Exercise requirements:
Filter the entries below, keeping only lines with "grey".

Record extracts:
::::
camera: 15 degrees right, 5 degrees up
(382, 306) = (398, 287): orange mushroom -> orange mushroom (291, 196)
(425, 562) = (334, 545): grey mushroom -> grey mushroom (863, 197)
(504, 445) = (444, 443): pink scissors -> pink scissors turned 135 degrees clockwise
::::
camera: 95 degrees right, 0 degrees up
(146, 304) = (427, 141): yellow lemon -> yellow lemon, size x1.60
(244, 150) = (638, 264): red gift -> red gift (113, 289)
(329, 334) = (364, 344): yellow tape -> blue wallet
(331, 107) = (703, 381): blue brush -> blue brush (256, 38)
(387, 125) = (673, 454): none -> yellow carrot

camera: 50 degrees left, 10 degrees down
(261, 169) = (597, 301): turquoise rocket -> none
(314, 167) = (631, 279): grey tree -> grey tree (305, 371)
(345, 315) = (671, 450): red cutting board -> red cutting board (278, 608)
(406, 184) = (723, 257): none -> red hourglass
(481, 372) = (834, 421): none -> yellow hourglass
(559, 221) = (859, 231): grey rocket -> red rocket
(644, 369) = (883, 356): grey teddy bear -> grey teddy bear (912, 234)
::::
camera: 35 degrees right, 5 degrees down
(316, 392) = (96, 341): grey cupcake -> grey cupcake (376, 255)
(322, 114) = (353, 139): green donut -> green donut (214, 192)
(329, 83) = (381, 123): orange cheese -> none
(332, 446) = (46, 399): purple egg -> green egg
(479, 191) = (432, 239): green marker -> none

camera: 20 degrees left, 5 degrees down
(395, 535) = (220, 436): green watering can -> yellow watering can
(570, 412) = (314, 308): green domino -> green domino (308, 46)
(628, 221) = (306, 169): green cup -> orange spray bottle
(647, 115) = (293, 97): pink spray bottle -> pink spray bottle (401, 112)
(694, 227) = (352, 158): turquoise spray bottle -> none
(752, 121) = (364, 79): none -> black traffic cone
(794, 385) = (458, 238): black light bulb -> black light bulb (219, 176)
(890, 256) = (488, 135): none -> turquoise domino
::::
Response to the task:
(425, 562) = (334, 545): grey mushroom -> grey mushroom (863, 197)
(314, 167) = (631, 279): grey tree -> grey tree (305, 371)
(559, 221) = (859, 231): grey rocket -> red rocket
(644, 369) = (883, 356): grey teddy bear -> grey teddy bear (912, 234)
(316, 392) = (96, 341): grey cupcake -> grey cupcake (376, 255)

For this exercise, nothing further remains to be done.